--- Data for analysis ---
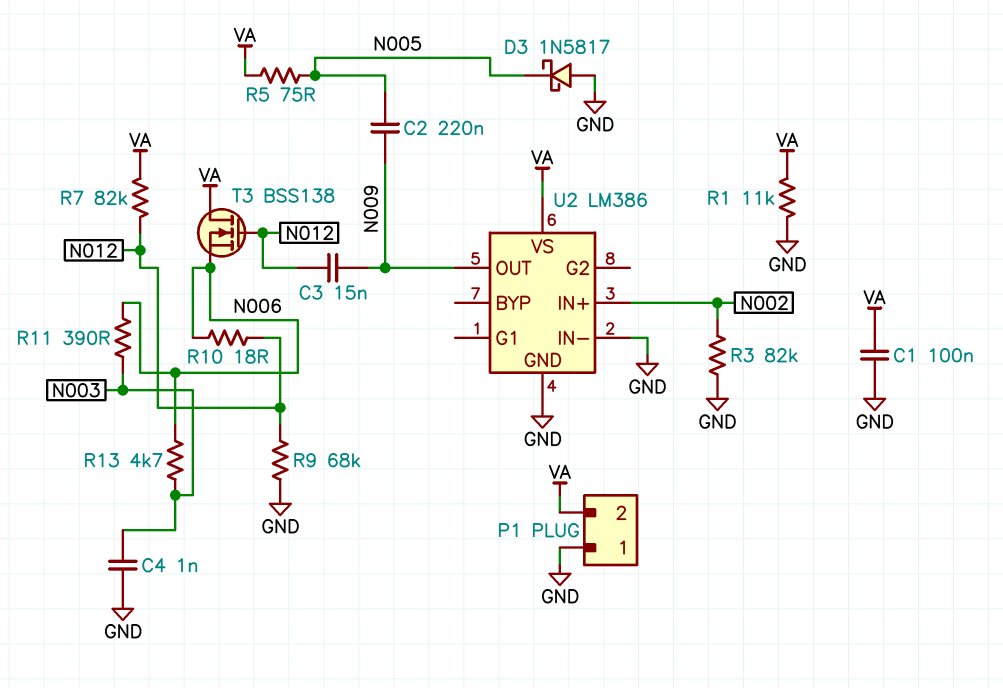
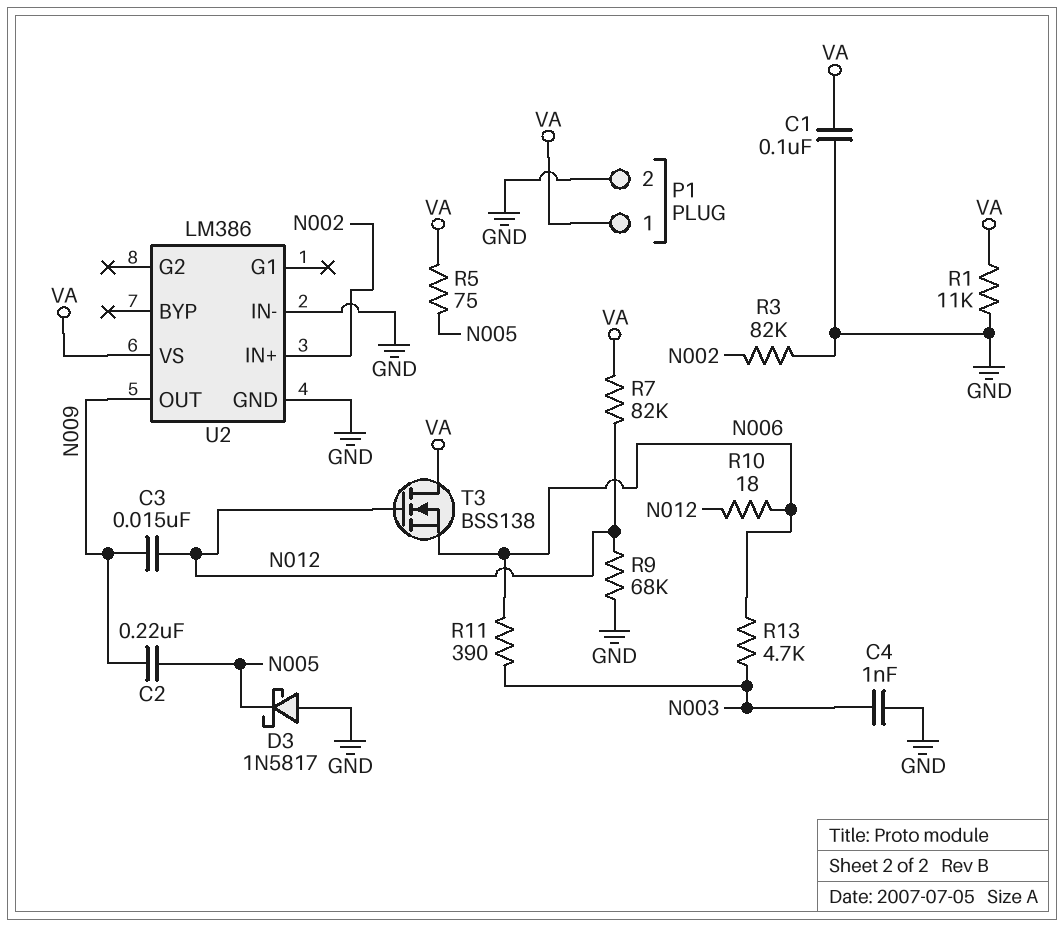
P1 pin 1: GND -> VA
P1 pin 2: VA -> GND

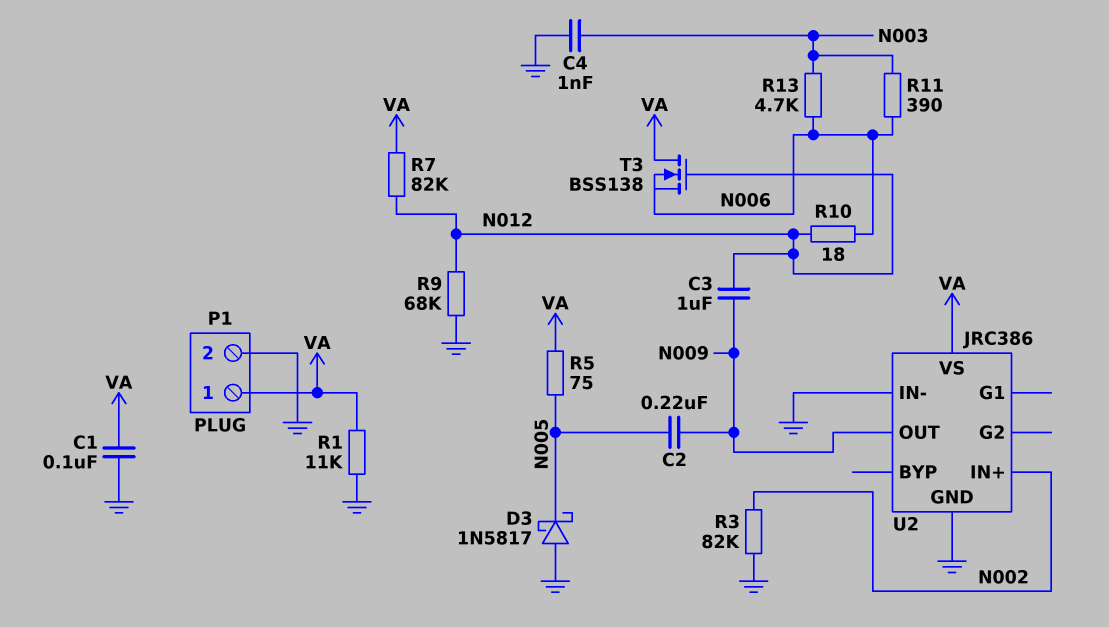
C3: 15nF (N009, N012) -> 1uF (N009, N012)
U2: LM386 -> JRC386

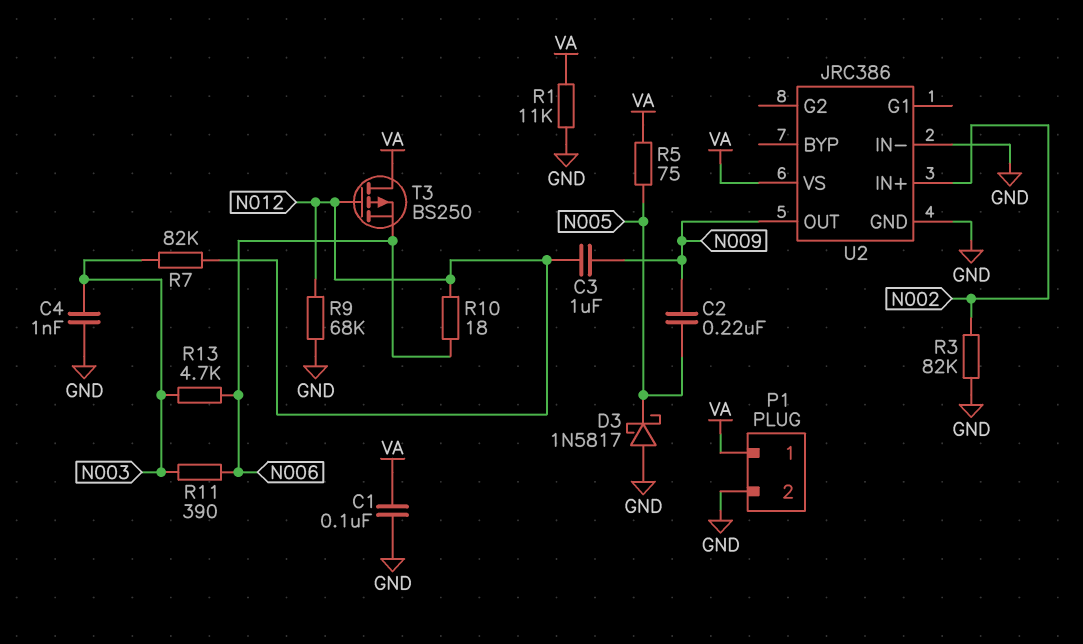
R7: 82k (N012, VA) -> 82k (N003, N012)
T3: NMOS BSS138 (G N012, D VA, S N006) -> PMOS BS250 (G N012, D VA, S N006)

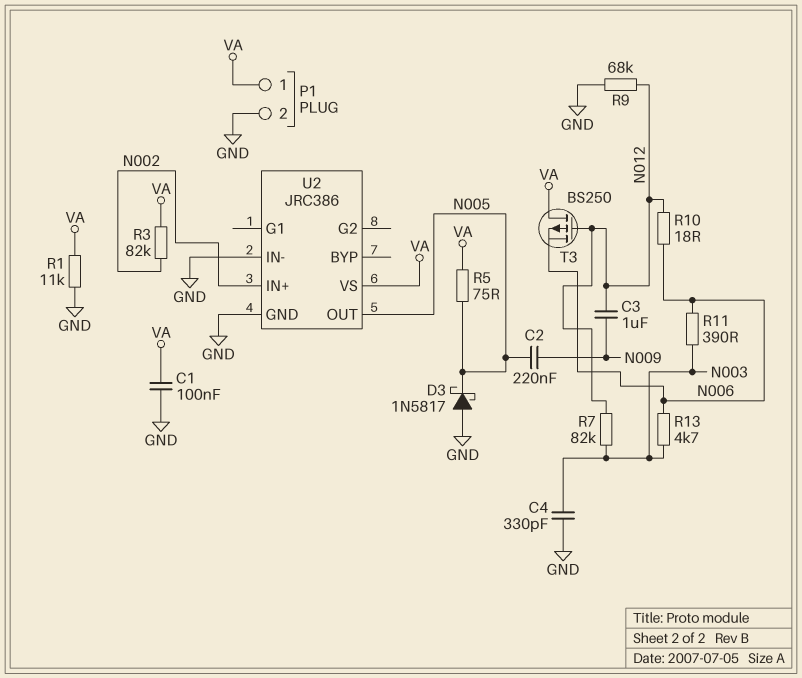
C4: 1nF (GND, N003) -> 330pF (GND, N003)
R3: 82k (GND, N002) -> 82k (N002, VA)
U2 pin OUT: N009 -> N005

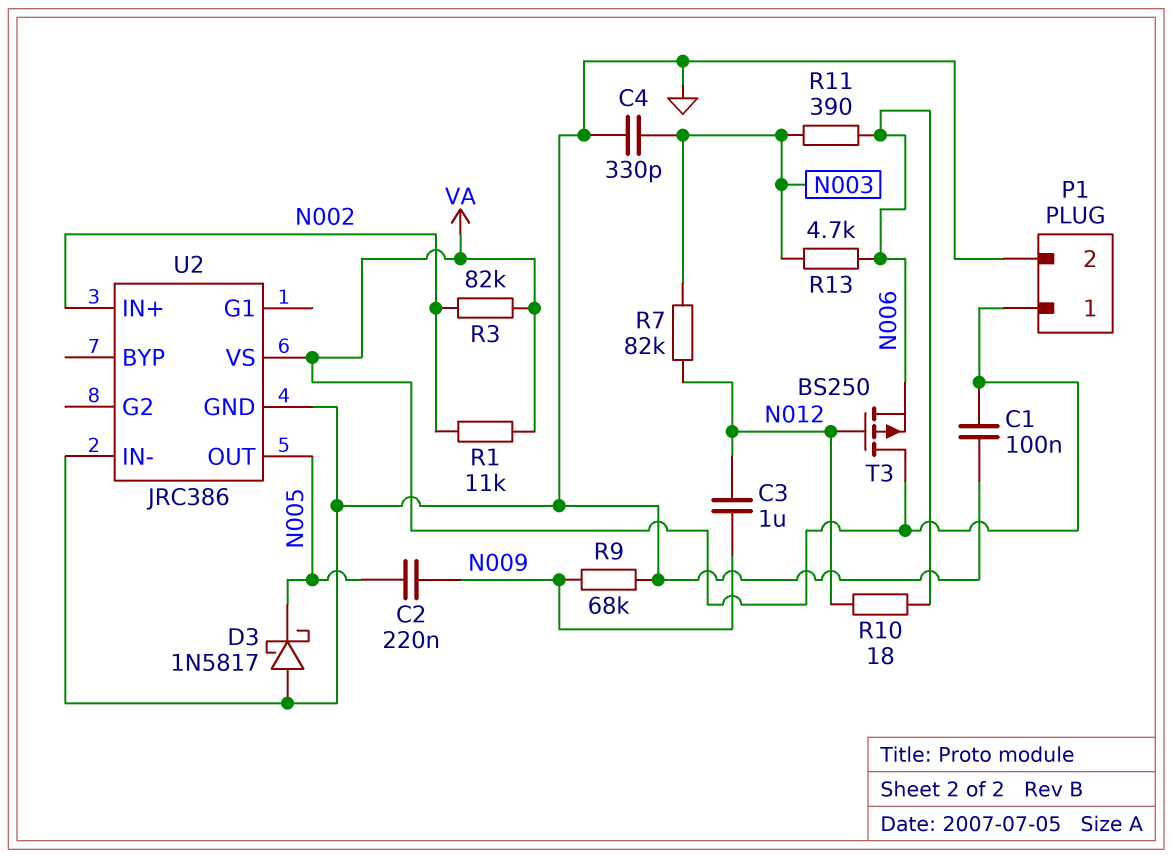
R1: 11k (GND, VA) -> 11k (N002, VA)
R5: 75 (N005, VA) -> none
R9: 68k (GND, N012) -> 68k (GND, N009)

--- Exercise ---
Leaving every picture out, return the lines from the one containing "U2 pin OUT: N009 -> N005" through the last line of the records exactly.

--- Your solution ---
U2 pin OUT: N009 -> N005

R1: 11k (GND, VA) -> 11k (N002, VA)
R5: 75 (N005, VA) -> none
R9: 68k (GND, N012) -> 68k (GND, N009)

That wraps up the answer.